## Records for the exercise
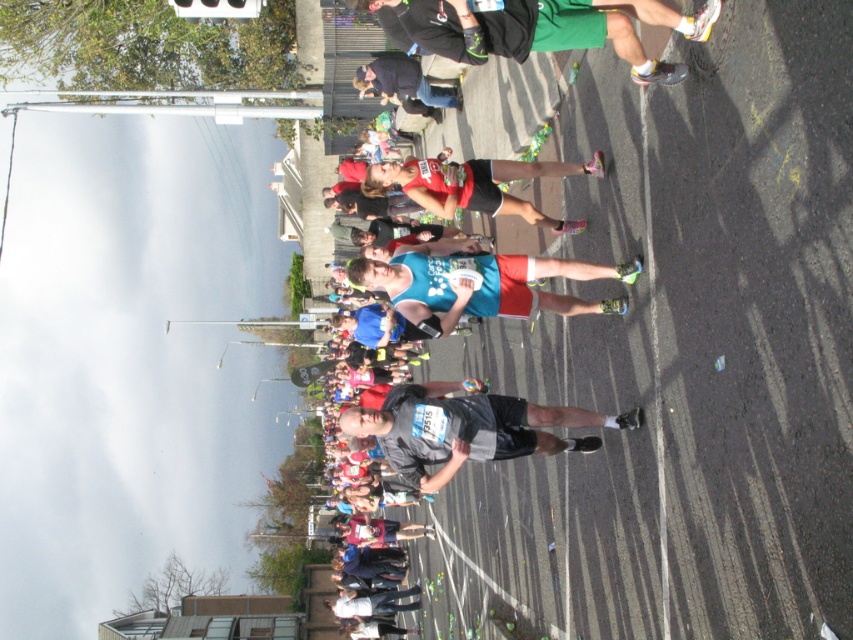
Question: Is dark gray fabric shirt at center positioned behind blue fabric shorts at center?

Choices:
 (A) yes
 (B) no

Answer: (B)

Question: In this image, where is dark gray fabric shirt at center located relative to blue fabric shorts at center?

Choices:
 (A) left
 (B) right

Answer: (A)

Question: Is dark gray fabric shirt at center bigger than blue fabric shorts at center?

Choices:
 (A) no
 (B) yes

Answer: (B)

Question: Which of the following is the farthest from the observer?

Choices:
 (A) blue fabric shorts at center
 (B) dark gray fabric shirt at center

Answer: (A)

Question: Which of the following is the closest to the observer?

Choices:
 (A) dark gray fabric shirt at center
 (B) blue fabric shorts at center

Answer: (A)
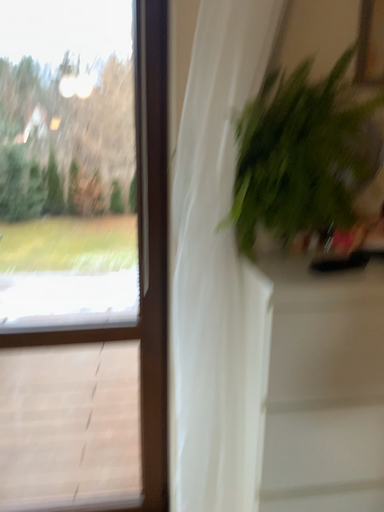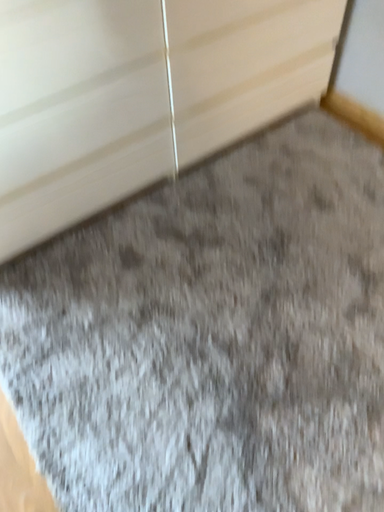
Question: How did the camera likely rotate when shooting the video?

Choices:
 (A) rotated left
 (B) rotated right

Answer: (B)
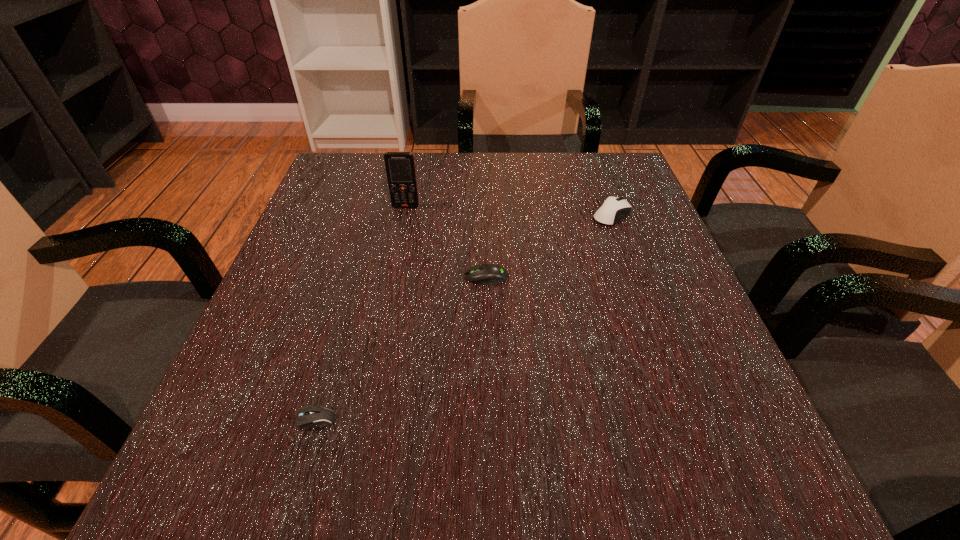
Where is `object present at the far right corner`? This screenshot has width=960, height=540. object present at the far right corner is located at coordinates (613, 209).

In the image, there is a desktop. Where is `free space at the far edge`? free space at the far edge is located at coordinates (492, 157).

At what (x,y) coordinates should I click in order to perform the action: click on vacant space at the left edge of the desktop. Please return your answer as a coordinate pair (x, y). The image size is (960, 540). Looking at the image, I should click on (306, 370).

The width and height of the screenshot is (960, 540). Identify the location of vacant space at the right edge of the desktop. (752, 413).

In the image, there is a desktop. At what (x,y) coordinates should I click in order to perform the action: click on free space at the far left corner. Please return your answer as a coordinate pair (x, y). This screenshot has height=540, width=960. Looking at the image, I should click on (346, 187).

The height and width of the screenshot is (540, 960). In the image, there is a desktop. In order to click on vacant area at the far right corner in this screenshot , I will do `click(620, 174)`.

The width and height of the screenshot is (960, 540). Identify the location of vacant region between the rightmost computer mouse and the cellular telephone. (509, 211).

At what (x,y) coordinates should I click in order to perform the action: click on vacant region between the rightmost computer mouse and the third object from right to left. Please return your answer as a coordinate pair (x, y). This screenshot has width=960, height=540. Looking at the image, I should click on (509, 211).

Where is `unoccupied position between the shortest computer mouse and the rightmost object`? The width and height of the screenshot is (960, 540). unoccupied position between the shortest computer mouse and the rightmost object is located at coordinates (456, 326).

The width and height of the screenshot is (960, 540). Identify the location of vacant space that is in between the farthest computer mouse and the cellular telephone. (509, 211).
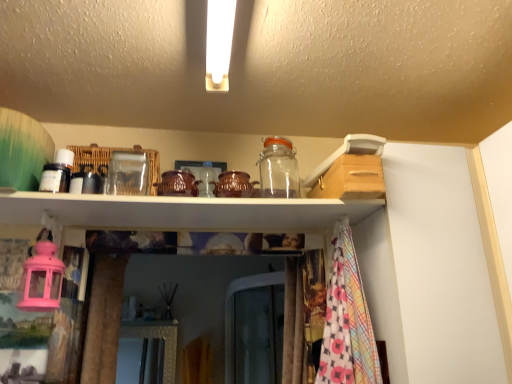
Question: Considering their positions, is transparent glass jar at upper center located in front of or behind white glossy shelf at upper center?

Choices:
 (A) behind
 (B) front

Answer: (A)

Question: Considering the positions of transparent glass jar at upper center and white glossy shelf at upper center in the image, is transparent glass jar at upper center bigger or smaller than white glossy shelf at upper center?

Choices:
 (A) small
 (B) big

Answer: (A)

Question: From a real-world perspective, is transparent glass jar at upper center above or below white glossy shelf at upper center?

Choices:
 (A) above
 (B) below

Answer: (A)

Question: From the image's perspective, is white glossy shelf at upper center positioned above or below transparent glass jar at upper center?

Choices:
 (A) below
 (B) above

Answer: (A)

Question: Is white glossy shelf at upper center spatially inside transparent glass jar at upper center, or outside of it?

Choices:
 (A) outside
 (B) inside

Answer: (A)

Question: Based on their positions, is white glossy shelf at upper center located to the left or right of transparent glass jar at upper center?

Choices:
 (A) left
 (B) right

Answer: (A)

Question: Is point (216, 226) positioned closer to the camera than point (287, 144)?

Choices:
 (A) closer
 (B) farther

Answer: (A)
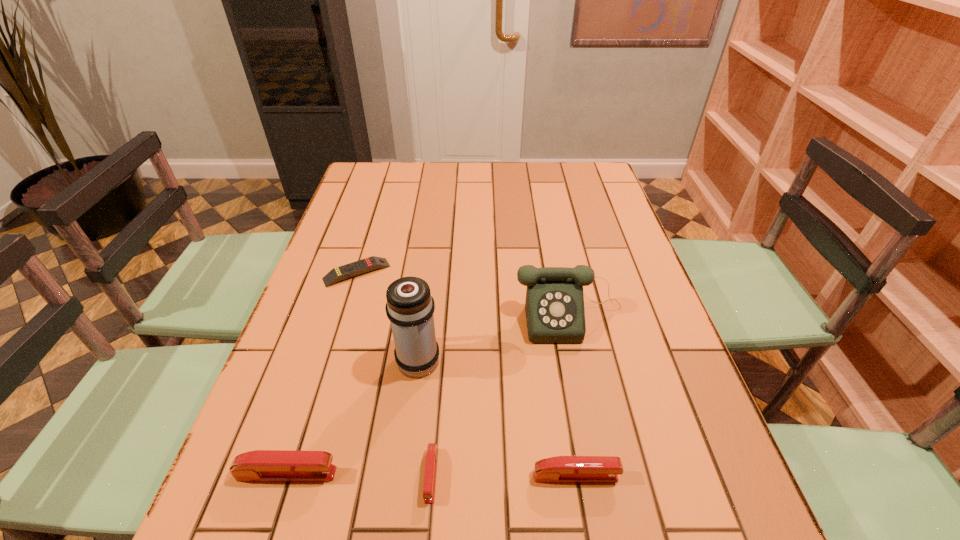
You are a GUI agent. You are given a task and a screenshot of the screen. Output one action in this format:
    pyautogui.click(x=<x>, y=<y>)
    Task: Click on the vacant spot to place a stapler on the right
    The width and height of the screenshot is (960, 540).
    Given the screenshot: What is the action you would take?
    pyautogui.click(x=720, y=477)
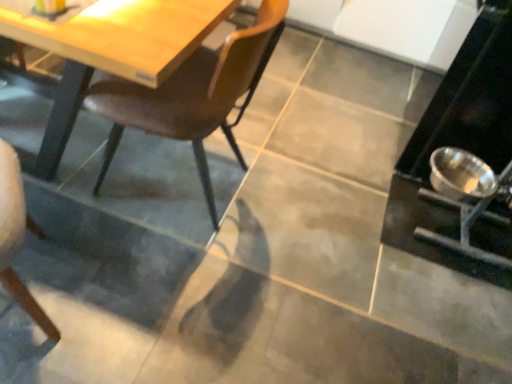
Question: Considering the positions of silver metallic bowl at lower right and brown leather chair at center in the image, is silver metallic bowl at lower right taller or shorter than brown leather chair at center?

Choices:
 (A) short
 (B) tall

Answer: (B)

Question: Considering the positions of point (503, 205) and point (243, 112), is point (503, 205) closer or farther from the camera than point (243, 112)?

Choices:
 (A) closer
 (B) farther

Answer: (A)

Question: Choose the correct answer: Is silver metallic bowl at lower right inside brown leather chair at center or outside it?

Choices:
 (A) inside
 (B) outside

Answer: (B)

Question: From the image's perspective, is brown leather chair at center above or below silver metallic bowl at lower right?

Choices:
 (A) above
 (B) below

Answer: (B)

Question: Is brown leather chair at center inside or outside of silver metallic bowl at lower right?

Choices:
 (A) outside
 (B) inside

Answer: (A)

Question: Looking at their shapes, would you say brown leather chair at center is wider or thinner than silver metallic bowl at lower right?

Choices:
 (A) wide
 (B) thin

Answer: (B)

Question: Is brown leather chair at center to the left or to the right of silver metallic bowl at lower right in the image?

Choices:
 (A) right
 (B) left

Answer: (B)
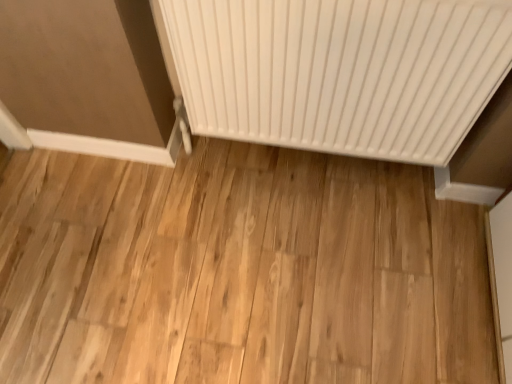
This screenshot has width=512, height=384. In order to click on vacant space underneath white ribbed radiator at center (from a real-world perspective) in this screenshot , I will do `click(302, 167)`.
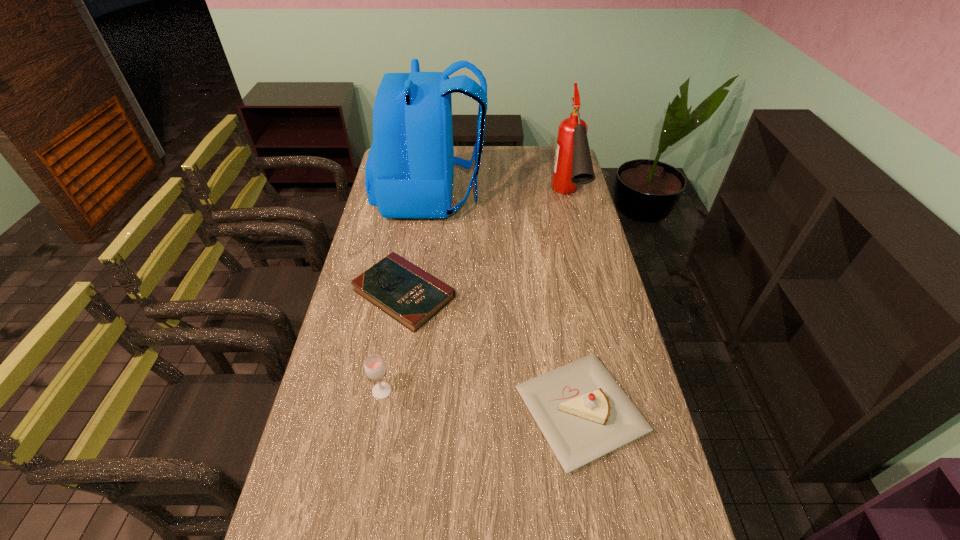
The image size is (960, 540). In order to click on free spot located 0.220m on the front of the shortest object in this screenshot , I will do `click(387, 396)`.

Image resolution: width=960 pixels, height=540 pixels. I want to click on object that is positioned at the far edge, so click(409, 171).

Identify the location of backpack present at the left edge. This screenshot has height=540, width=960. (409, 171).

Locate an element on the screen. Image resolution: width=960 pixels, height=540 pixels. wineglass at the left edge is located at coordinates (375, 368).

Identify the location of Bible that is positioned at the left edge. The width and height of the screenshot is (960, 540). (411, 296).

Identify the location of fire extinguisher that is positioned at the right edge. (572, 165).

The height and width of the screenshot is (540, 960). Find the location of `cake situated at the right edge`. cake situated at the right edge is located at coordinates (583, 413).

Find the location of `object present at the far left corner`. object present at the far left corner is located at coordinates (409, 171).

The image size is (960, 540). In the image, there is a desktop. Find the location of `free space at the left edge`. free space at the left edge is located at coordinates (344, 379).

The image size is (960, 540). In order to click on free space at the right edge of the desktop in this screenshot , I will do `click(637, 510)`.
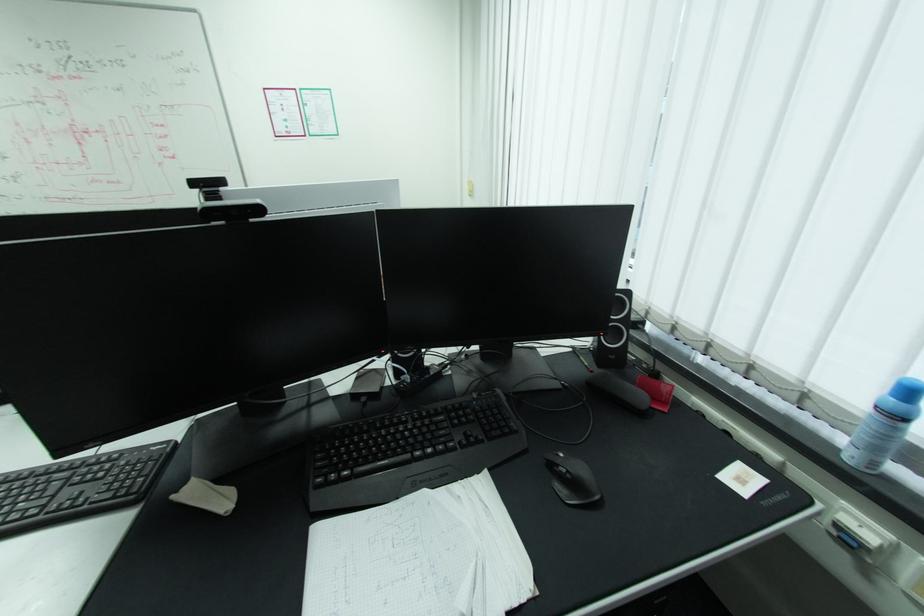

## What you have to do
Please quote every one of the rows above word for word, and leave the pictures out of your answer.

## Expected answer
Question: Is dark gray fabric shirt at center positioned behind blue fabric shorts at center?

Choices:
 (A) yes
 (B) no

Answer: (B)

Question: In this image, where is dark gray fabric shirt at center located relative to blue fabric shorts at center?

Choices:
 (A) left
 (B) right

Answer: (A)

Question: Is dark gray fabric shirt at center bigger than blue fabric shorts at center?

Choices:
 (A) no
 (B) yes

Answer: (B)

Question: Which of the following is the farthest from the observer?

Choices:
 (A) blue fabric shorts at center
 (B) dark gray fabric shirt at center

Answer: (A)

Question: Which of the following is the closest to the observer?

Choices:
 (A) dark gray fabric shirt at center
 (B) blue fabric shorts at center

Answer: (A)
Question: How did the camera likely rotate when shooting the video?

Choices:
 (A) rotated left
 (B) rotated right

Answer: (B)
Where is `object present at the far right corner`? This screenshot has width=960, height=540. object present at the far right corner is located at coordinates (613, 209).

In the image, there is a desktop. Where is `free space at the far edge`? free space at the far edge is located at coordinates (492, 157).

At what (x,y) coordinates should I click in order to perform the action: click on vacant space at the left edge of the desktop. Please return your answer as a coordinate pair (x, y). The image size is (960, 540). Looking at the image, I should click on (306, 370).

The width and height of the screenshot is (960, 540). Identify the location of vacant space at the right edge of the desktop. (752, 413).

In the image, there is a desktop. At what (x,y) coordinates should I click in order to perform the action: click on free space at the far left corner. Please return your answer as a coordinate pair (x, y). This screenshot has height=540, width=960. Looking at the image, I should click on (346, 187).

The height and width of the screenshot is (540, 960). In the image, there is a desktop. In order to click on vacant area at the far right corner in this screenshot , I will do `click(620, 174)`.

The width and height of the screenshot is (960, 540). Identify the location of vacant region between the rightmost computer mouse and the cellular telephone. (509, 211).

At what (x,y) coordinates should I click in order to perform the action: click on vacant region between the rightmost computer mouse and the third object from right to left. Please return your answer as a coordinate pair (x, y). This screenshot has width=960, height=540. Looking at the image, I should click on (509, 211).

Where is `unoccupied position between the shortest computer mouse and the rightmost object`? The width and height of the screenshot is (960, 540). unoccupied position between the shortest computer mouse and the rightmost object is located at coordinates (456, 326).

The width and height of the screenshot is (960, 540). Identify the location of vacant space that is in between the farthest computer mouse and the cellular telephone. (509, 211).
Question: Considering their positions, is transparent glass jar at upper center located in front of or behind white glossy shelf at upper center?

Choices:
 (A) behind
 (B) front

Answer: (A)

Question: Considering the positions of transparent glass jar at upper center and white glossy shelf at upper center in the image, is transparent glass jar at upper center bigger or smaller than white glossy shelf at upper center?

Choices:
 (A) small
 (B) big

Answer: (A)

Question: From a real-world perspective, is transparent glass jar at upper center above or below white glossy shelf at upper center?

Choices:
 (A) above
 (B) below

Answer: (A)

Question: From the image's perspective, is white glossy shelf at upper center positioned above or below transparent glass jar at upper center?

Choices:
 (A) below
 (B) above

Answer: (A)

Question: Is white glossy shelf at upper center spatially inside transparent glass jar at upper center, or outside of it?

Choices:
 (A) outside
 (B) inside

Answer: (A)

Question: Based on their positions, is white glossy shelf at upper center located to the left or right of transparent glass jar at upper center?

Choices:
 (A) left
 (B) right

Answer: (A)

Question: Is point (216, 226) positioned closer to the camera than point (287, 144)?

Choices:
 (A) closer
 (B) farther

Answer: (A)
You are a GUI agent. You are given a task and a screenshot of the screen. Output one action in this format:
    pyautogui.click(x=<x>, y=<y>)
    Task: Click on the vacant spot to place a stapler on the right
    The width and height of the screenshot is (960, 540).
    Given the screenshot: What is the action you would take?
    pyautogui.click(x=720, y=477)
Question: Considering the positions of silver metallic bowl at lower right and brown leather chair at center in the image, is silver metallic bowl at lower right taller or shorter than brown leather chair at center?

Choices:
 (A) short
 (B) tall

Answer: (B)

Question: Considering the positions of point (503, 205) and point (243, 112), is point (503, 205) closer or farther from the camera than point (243, 112)?

Choices:
 (A) closer
 (B) farther

Answer: (A)

Question: Choose the correct answer: Is silver metallic bowl at lower right inside brown leather chair at center or outside it?

Choices:
 (A) inside
 (B) outside

Answer: (B)

Question: From the image's perspective, is brown leather chair at center above or below silver metallic bowl at lower right?

Choices:
 (A) above
 (B) below

Answer: (B)

Question: Is brown leather chair at center inside or outside of silver metallic bowl at lower right?

Choices:
 (A) outside
 (B) inside

Answer: (A)

Question: Looking at their shapes, would you say brown leather chair at center is wider or thinner than silver metallic bowl at lower right?

Choices:
 (A) wide
 (B) thin

Answer: (B)

Question: Is brown leather chair at center to the left or to the right of silver metallic bowl at lower right in the image?

Choices:
 (A) right
 (B) left

Answer: (B)
This screenshot has width=512, height=384. In order to click on vacant space underneath white ribbed radiator at center (from a real-world perspective) in this screenshot , I will do `click(302, 167)`.
The image size is (960, 540). In order to click on free spot located 0.220m on the front of the shortest object in this screenshot , I will do `click(387, 396)`.

Image resolution: width=960 pixels, height=540 pixels. I want to click on object that is positioned at the far edge, so click(409, 171).

Identify the location of backpack present at the left edge. This screenshot has height=540, width=960. (409, 171).

Locate an element on the screen. Image resolution: width=960 pixels, height=540 pixels. wineglass at the left edge is located at coordinates (375, 368).

Identify the location of Bible that is positioned at the left edge. The width and height of the screenshot is (960, 540). (411, 296).

Identify the location of fire extinguisher that is positioned at the right edge. (572, 165).

The height and width of the screenshot is (540, 960). Find the location of `cake situated at the right edge`. cake situated at the right edge is located at coordinates (583, 413).

Find the location of `object present at the far left corner`. object present at the far left corner is located at coordinates (409, 171).

The image size is (960, 540). In the image, there is a desktop. Find the location of `free space at the left edge`. free space at the left edge is located at coordinates (344, 379).

The image size is (960, 540). In order to click on free space at the right edge of the desktop in this screenshot , I will do `click(637, 510)`.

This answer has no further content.